• **Dataset entries**
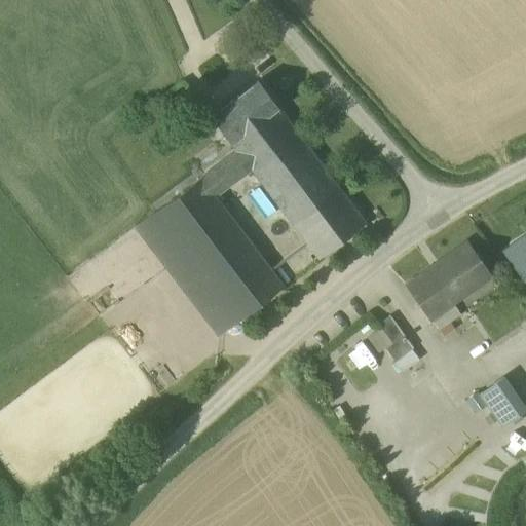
[(258,81),(212,116),(233,145),(279,110),(258,81)]
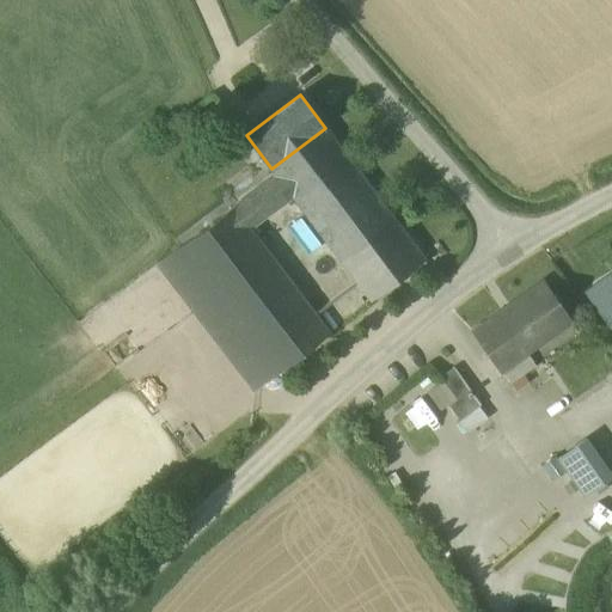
[(423,259),(325,128),(271,169),(277,177),(293,197),(369,300),(423,259)]
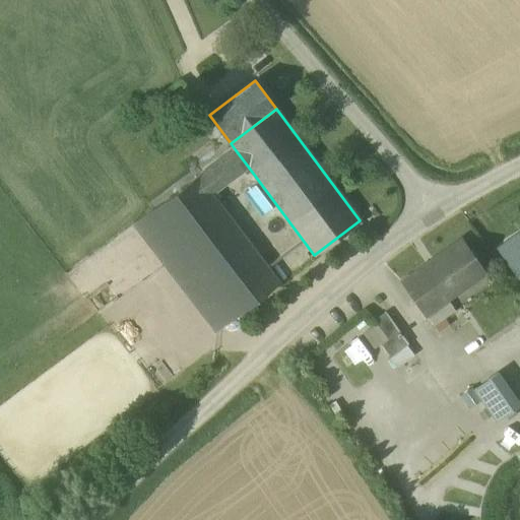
[(236,150),(136,224),(215,331),(280,282),(213,194),(249,168),(236,150)]
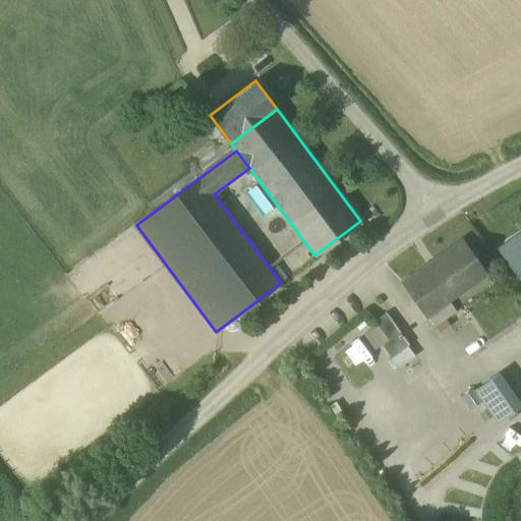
[(484,272),(461,240),(428,264),(431,267),(420,275),(441,303),(484,272)]
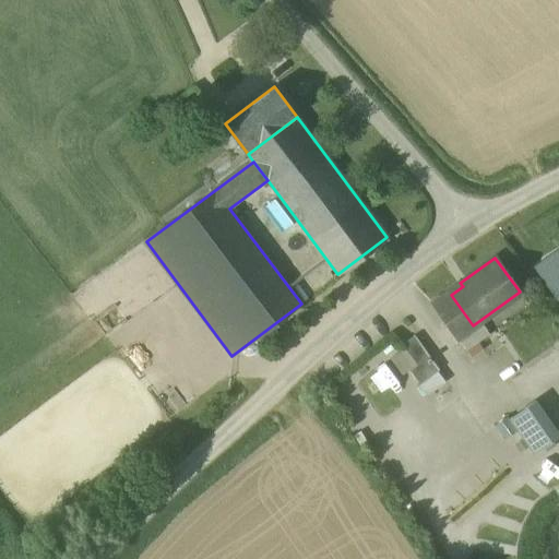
[(473,325),(451,295),(463,286),(460,283),(432,301),(458,336),(473,325)]
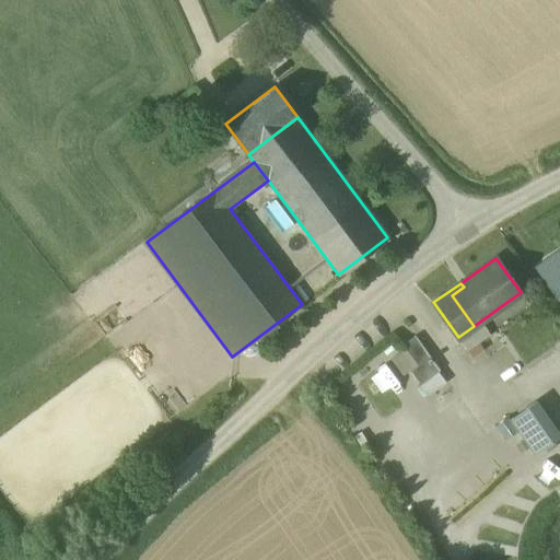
[(440,371),(416,337),(404,346),(418,365),(411,370),(421,384),(440,371)]
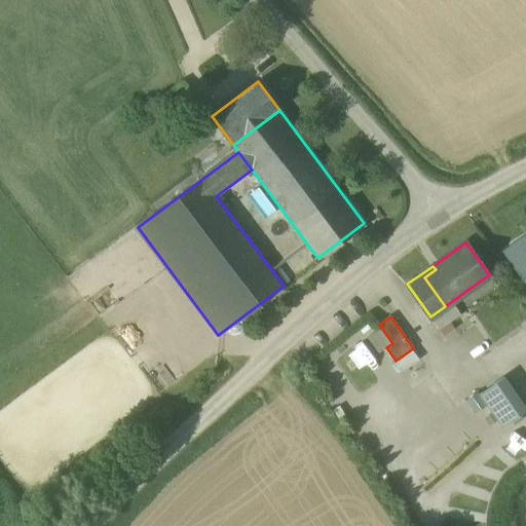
[(502,379),(482,393),(502,423),(515,414),(511,408),(519,403),(502,379)]
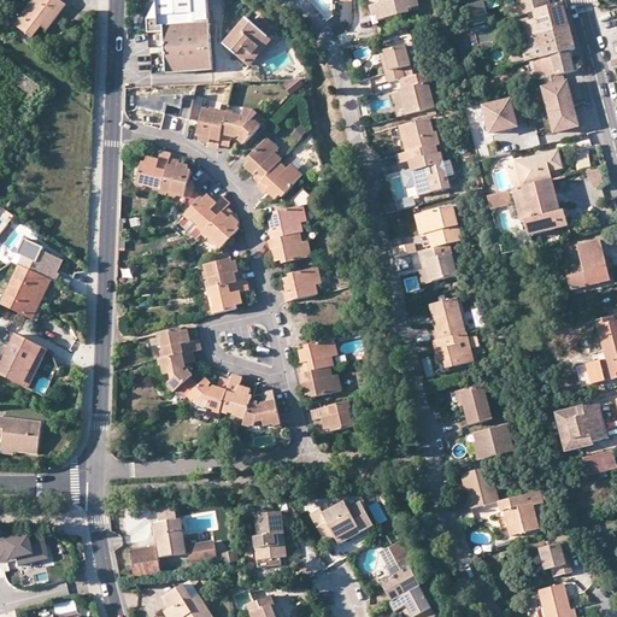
[(66,5),(60,0),(31,0),(21,15),(12,9),(3,22),(13,30),(16,25),(33,37),(41,27),(46,21),(52,24),(66,5)]
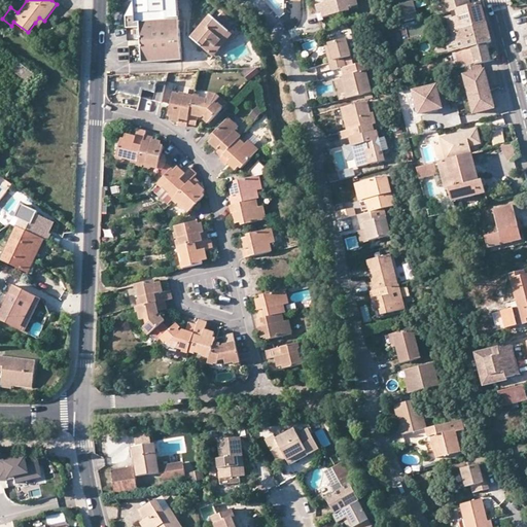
[(180,21),(178,0),(134,0),(135,14),(126,15),(127,28),(140,27),(140,23),(180,21)]
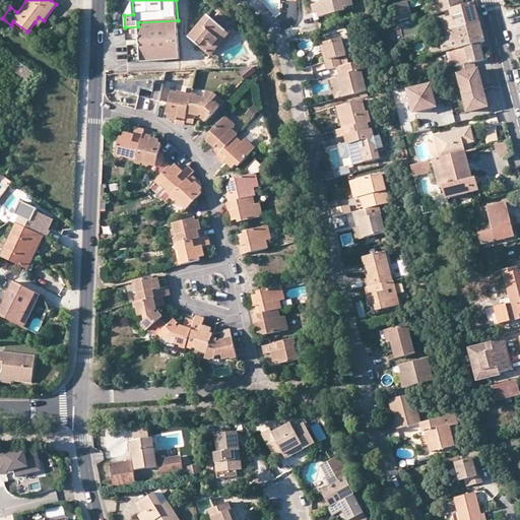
[(133,14),(132,0),(125,15),(133,14)]
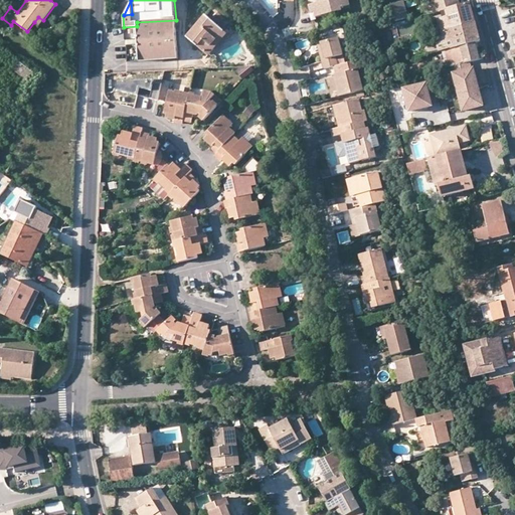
[(309,0),(315,20),(343,12),(342,10),(351,7),(348,0),(309,0)]
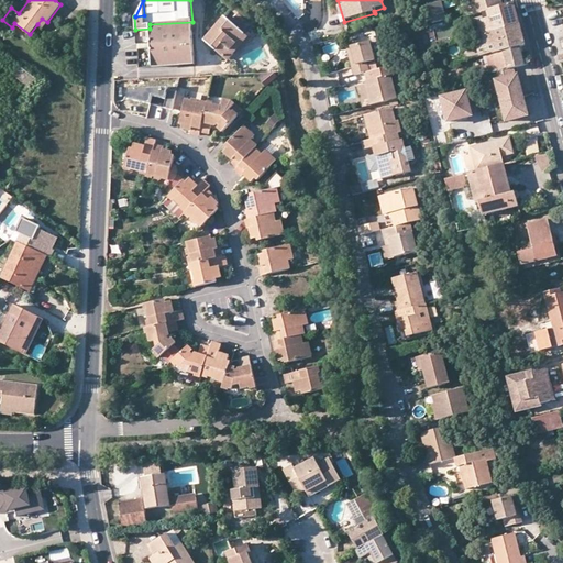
[(501,0),(471,0),(475,13),(488,10),(504,6),(501,0)]
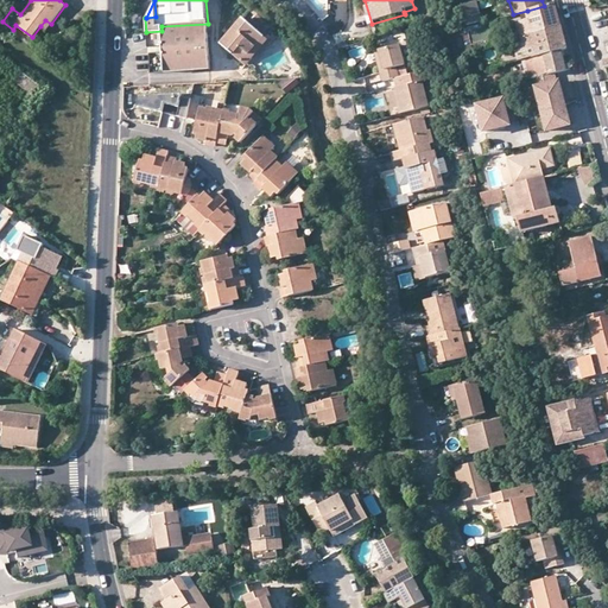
[(477,1),(461,5),(466,25),(482,20),(477,1)]
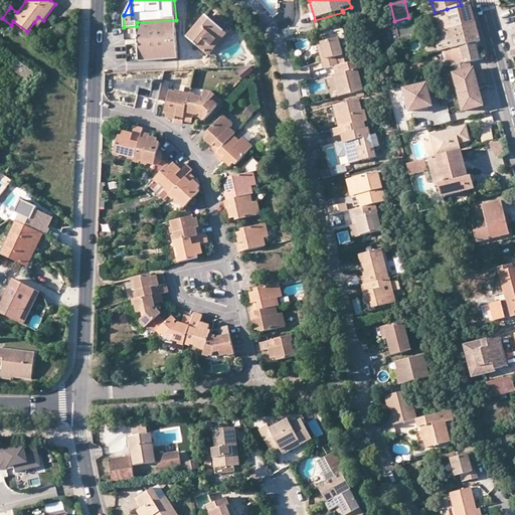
[(470,3),(461,5),(447,9),(448,16),(434,20),(437,33),(476,23),(473,14),(470,3)]
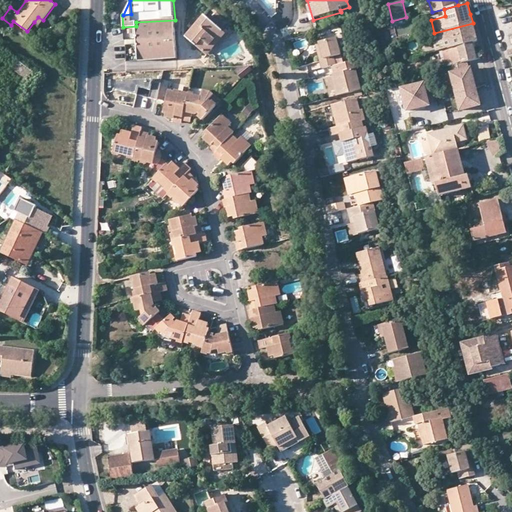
[(204,15),(185,37),(197,47),(204,41),(210,46),(223,31),(204,15)]
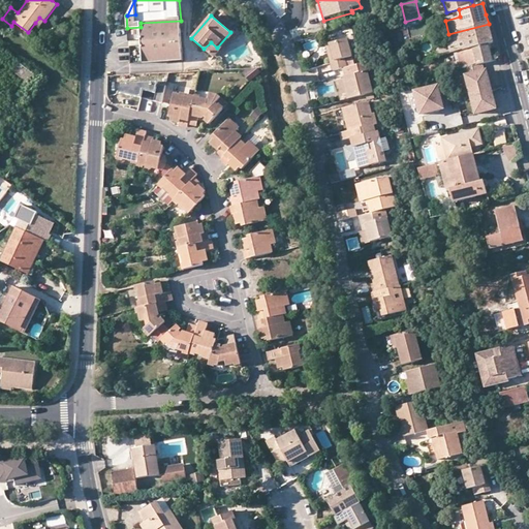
[(40,27),(44,21),(39,18),(35,23),(40,27)]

• **Problem to work on**
Set down word for word the lines beginning with the one containing "[(309,0),(315,20),(343,12),(342,10),(351,7),(348,0),(309,0)]" and ending with the last line of the listing, inclusive. Omit every picture.

• **Response to the exercise**
[(309,0),(315,20),(343,12),(342,10),(351,7),(348,0),(309,0)]
[(501,0),(471,0),(475,13),(488,10),(504,6),(501,0)]
[(477,1),(461,5),(466,25),(482,20),(477,1)]
[(470,3),(461,5),(447,9),(448,16),(434,20),(437,33),(476,23),(473,14),(470,3)]
[(204,15),(185,37),(197,47),(204,41),(210,46),(223,31),(204,15)]
[(40,27),(44,21),(39,18),(35,23),(40,27)]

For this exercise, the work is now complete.